DIRECTIONS FOR THIS TASK: Keep the images out and copy every entry below exactly.

EXERCISE INPUTS:
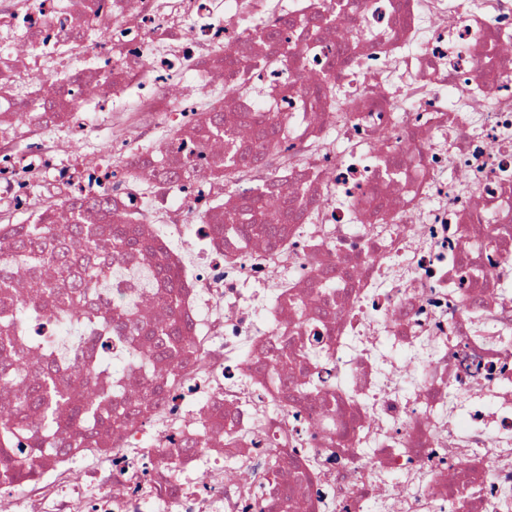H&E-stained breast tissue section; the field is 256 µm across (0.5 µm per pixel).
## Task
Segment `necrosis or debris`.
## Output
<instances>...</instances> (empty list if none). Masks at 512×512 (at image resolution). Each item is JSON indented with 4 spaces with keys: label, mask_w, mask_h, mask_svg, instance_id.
I'll use <instances>...</instances> for the list:
<instances>
[{
    "label": "necrosis or debris",
    "mask_w": 512,
    "mask_h": 512,
    "mask_svg": "<svg viewBox=\"0 0 512 512\" xmlns=\"http://www.w3.org/2000/svg\"><path fill=\"white\" fill-rule=\"evenodd\" d=\"M69 200L153 249L12 352L138 413L17 435L0 512H512V0H0V281L84 266Z\"/></svg>",
    "instance_id": "obj_1"
}]
</instances>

TASK OUTPUT:
H&E-stained breast tissue section; the field is 256 µm across (0.5 µm per pixel).
## Task
Segment `necrosis or debris`.
## Output
<instances>...</instances> (empty list if none). Masks at 512×512 (at image resolution). Each item is JSON indented with 4 spaces with keys: label, mask_w, mask_h, mask_svg, instance_id.
I'll use <instances>...</instances> for the list:
<instances>
[{
    "label": "necrosis or debris",
    "mask_w": 512,
    "mask_h": 512,
    "mask_svg": "<svg viewBox=\"0 0 512 512\" xmlns=\"http://www.w3.org/2000/svg\"><path fill=\"white\" fill-rule=\"evenodd\" d=\"M69 200L153 249L12 352L138 413L17 435L0 512H512V0H0V281L84 266Z\"/></svg>",
    "instance_id": "obj_1"
}]
</instances>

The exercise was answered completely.